(Saved entries):
───
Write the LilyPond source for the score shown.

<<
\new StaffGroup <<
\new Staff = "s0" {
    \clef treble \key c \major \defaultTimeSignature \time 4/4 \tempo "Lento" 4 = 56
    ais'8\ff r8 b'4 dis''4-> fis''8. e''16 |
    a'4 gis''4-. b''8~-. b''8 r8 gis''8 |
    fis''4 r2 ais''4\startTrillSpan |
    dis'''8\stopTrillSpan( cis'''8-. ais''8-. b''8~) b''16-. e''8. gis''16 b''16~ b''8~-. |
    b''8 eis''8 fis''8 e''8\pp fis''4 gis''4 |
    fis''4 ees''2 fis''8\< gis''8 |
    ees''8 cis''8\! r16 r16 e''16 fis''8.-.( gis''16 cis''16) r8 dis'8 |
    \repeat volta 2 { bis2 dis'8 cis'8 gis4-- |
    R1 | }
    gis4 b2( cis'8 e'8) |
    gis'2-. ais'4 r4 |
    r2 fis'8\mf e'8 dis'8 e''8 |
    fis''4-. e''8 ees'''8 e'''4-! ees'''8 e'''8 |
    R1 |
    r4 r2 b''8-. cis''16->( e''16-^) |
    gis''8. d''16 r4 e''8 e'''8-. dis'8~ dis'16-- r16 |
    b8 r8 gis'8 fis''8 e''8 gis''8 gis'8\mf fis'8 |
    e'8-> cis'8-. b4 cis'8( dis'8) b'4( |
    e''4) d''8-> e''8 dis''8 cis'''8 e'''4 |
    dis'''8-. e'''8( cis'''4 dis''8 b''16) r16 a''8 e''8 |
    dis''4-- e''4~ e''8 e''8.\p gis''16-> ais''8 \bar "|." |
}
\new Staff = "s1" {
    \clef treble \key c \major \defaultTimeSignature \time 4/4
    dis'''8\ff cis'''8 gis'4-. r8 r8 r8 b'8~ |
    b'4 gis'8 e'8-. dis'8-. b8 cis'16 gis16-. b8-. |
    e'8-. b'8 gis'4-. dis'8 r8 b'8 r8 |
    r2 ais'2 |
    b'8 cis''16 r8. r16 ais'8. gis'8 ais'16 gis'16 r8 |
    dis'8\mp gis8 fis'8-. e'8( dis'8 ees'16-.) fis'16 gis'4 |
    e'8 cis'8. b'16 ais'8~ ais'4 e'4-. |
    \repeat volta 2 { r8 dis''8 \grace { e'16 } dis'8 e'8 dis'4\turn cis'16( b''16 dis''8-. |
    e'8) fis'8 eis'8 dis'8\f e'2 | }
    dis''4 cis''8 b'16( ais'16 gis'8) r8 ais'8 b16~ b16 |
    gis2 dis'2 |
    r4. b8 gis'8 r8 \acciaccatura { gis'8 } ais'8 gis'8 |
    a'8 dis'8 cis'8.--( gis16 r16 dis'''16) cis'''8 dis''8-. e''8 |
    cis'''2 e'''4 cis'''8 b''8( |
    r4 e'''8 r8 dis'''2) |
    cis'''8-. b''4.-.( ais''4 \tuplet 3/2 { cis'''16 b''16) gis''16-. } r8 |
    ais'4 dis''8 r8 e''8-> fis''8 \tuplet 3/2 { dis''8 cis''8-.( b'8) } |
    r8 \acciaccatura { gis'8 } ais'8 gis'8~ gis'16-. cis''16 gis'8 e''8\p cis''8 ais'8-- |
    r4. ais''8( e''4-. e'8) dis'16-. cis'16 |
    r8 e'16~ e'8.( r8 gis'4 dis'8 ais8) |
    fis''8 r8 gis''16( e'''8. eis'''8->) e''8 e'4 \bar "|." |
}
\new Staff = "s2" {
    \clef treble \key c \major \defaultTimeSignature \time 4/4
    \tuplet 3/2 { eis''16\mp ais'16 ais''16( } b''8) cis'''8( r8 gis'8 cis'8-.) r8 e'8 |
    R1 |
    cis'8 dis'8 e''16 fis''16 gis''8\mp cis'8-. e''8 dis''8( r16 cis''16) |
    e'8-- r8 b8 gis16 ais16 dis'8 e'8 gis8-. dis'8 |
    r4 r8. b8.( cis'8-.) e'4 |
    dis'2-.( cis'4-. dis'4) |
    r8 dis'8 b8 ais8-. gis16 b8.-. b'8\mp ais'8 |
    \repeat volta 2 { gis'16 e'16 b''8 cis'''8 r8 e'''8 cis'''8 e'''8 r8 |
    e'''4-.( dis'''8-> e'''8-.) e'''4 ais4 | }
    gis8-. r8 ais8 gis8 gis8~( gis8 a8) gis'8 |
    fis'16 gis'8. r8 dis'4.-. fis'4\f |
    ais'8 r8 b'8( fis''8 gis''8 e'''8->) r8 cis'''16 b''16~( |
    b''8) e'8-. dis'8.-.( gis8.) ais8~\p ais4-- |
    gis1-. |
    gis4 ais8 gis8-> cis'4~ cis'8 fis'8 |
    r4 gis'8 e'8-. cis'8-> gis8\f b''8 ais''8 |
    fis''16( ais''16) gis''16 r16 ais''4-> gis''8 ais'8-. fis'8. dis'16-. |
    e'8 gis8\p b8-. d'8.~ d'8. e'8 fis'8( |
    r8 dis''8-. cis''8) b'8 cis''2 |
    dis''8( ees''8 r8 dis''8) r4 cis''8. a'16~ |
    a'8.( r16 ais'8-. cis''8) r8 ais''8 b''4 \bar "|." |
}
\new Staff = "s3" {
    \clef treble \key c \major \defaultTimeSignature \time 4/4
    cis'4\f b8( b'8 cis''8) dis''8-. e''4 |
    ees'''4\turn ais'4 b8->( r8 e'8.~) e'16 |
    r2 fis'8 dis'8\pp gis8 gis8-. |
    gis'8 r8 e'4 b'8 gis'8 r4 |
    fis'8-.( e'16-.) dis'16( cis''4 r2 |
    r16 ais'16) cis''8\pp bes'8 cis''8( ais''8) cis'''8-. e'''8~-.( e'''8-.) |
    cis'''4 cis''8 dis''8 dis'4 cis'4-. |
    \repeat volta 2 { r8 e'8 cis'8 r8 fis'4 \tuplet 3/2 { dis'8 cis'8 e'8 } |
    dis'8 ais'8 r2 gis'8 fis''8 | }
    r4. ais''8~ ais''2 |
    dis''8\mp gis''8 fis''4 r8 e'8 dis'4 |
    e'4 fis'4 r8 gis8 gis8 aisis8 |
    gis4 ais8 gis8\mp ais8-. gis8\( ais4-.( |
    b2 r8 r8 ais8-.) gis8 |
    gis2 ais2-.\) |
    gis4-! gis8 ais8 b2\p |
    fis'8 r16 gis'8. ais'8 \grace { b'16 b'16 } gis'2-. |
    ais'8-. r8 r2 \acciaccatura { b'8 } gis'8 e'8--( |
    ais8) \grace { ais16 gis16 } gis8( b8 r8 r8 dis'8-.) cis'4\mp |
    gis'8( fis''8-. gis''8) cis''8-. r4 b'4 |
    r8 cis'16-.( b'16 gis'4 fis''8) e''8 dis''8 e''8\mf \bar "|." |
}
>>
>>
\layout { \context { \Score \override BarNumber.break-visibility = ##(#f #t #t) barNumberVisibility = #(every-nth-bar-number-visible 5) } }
───
Please pick out each line in the items that contains the string "repeat". Case counts.

(Written solution):
    \repeat volta 2 { bis2 dis'8 cis'8 gis4-- |
    \repeat volta 2 { r8 dis''8 \grace { e'16 } dis'8 e'8 dis'4\turn cis'16( b''16 dis''8-. |
    \repeat volta 2 { gis'16 e'16 b''8 cis'''8 r8 e'''8 cis'''8 e'''8 r8 |
    \repeat volta 2 { r8 e'8 cis'8 r8 fis'4 \tuplet 3/2 { dis'8 cis'8 e'8 } |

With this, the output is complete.